◆ **WHAT IS REQUIRED**: Restate the lines word for word, from the first line of the records through the line containing "blue circle: (400, 229) -> (328, 178), moved". Leave out the pictures and anything after that line.
======== EXTRACTED RECORDS
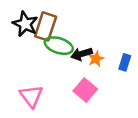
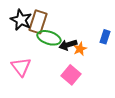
blue rectangle: (125, 62) -> (105, 37), moved
pink triangle: (31, 96) -> (21, 67), moved

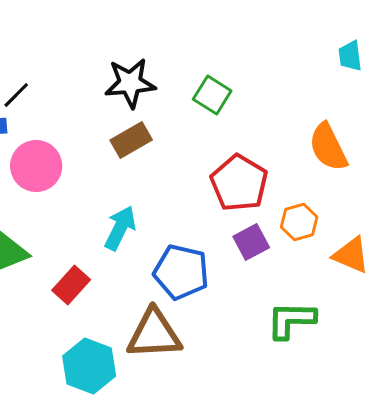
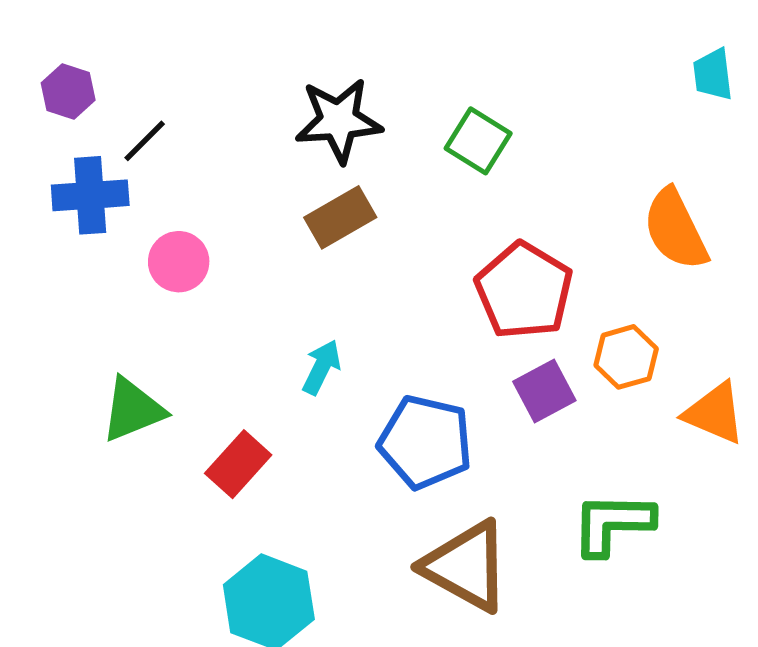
pink circle: (36, 166) -> (179, 262), size x0.7
cyan arrow: (120, 228) -> (322, 367), size x0.7
brown triangle: (154, 334) -> (466, 566), moved, turned 32

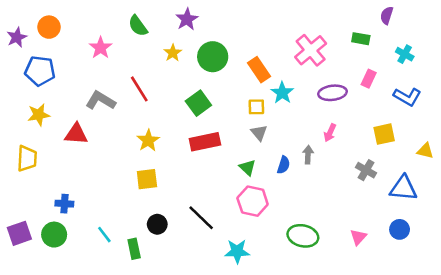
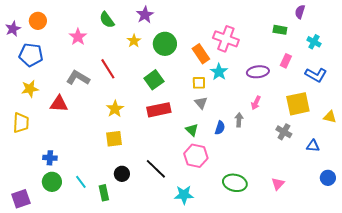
pink cross: (311, 50) -> (226, 39), moved, turned -30
yellow square: (384, 134) -> (298, 104), size x1.4
blue triangle: (403, 188) -> (313, 146), size x0.6
blue circle: (400, 229) -> (328, 178), moved
purple square: (19, 233) -> (21, 199), moved
green circle: (54, 235) -> (52, 182), moved

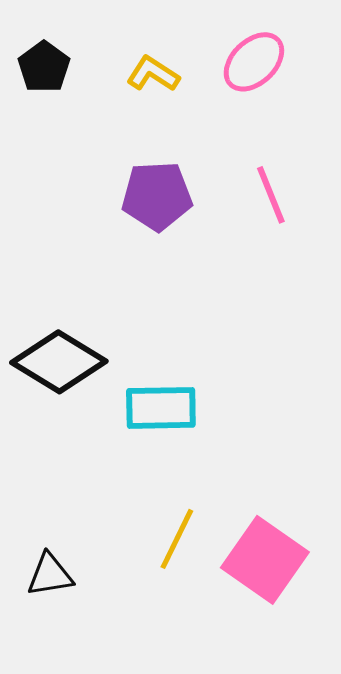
================
◆ **ANSWER BOX**:
blue rectangle: (125, 62) -> (105, 37), moved
pink triangle: (31, 96) -> (21, 67), moved

pink circle: (36, 166) -> (179, 262), size x0.7
cyan arrow: (120, 228) -> (322, 367), size x0.7
brown triangle: (154, 334) -> (466, 566), moved, turned 32

pink cross: (311, 50) -> (226, 39), moved, turned -30
yellow square: (384, 134) -> (298, 104), size x1.4
blue triangle: (403, 188) -> (313, 146), size x0.6
blue circle: (400, 229) -> (328, 178), moved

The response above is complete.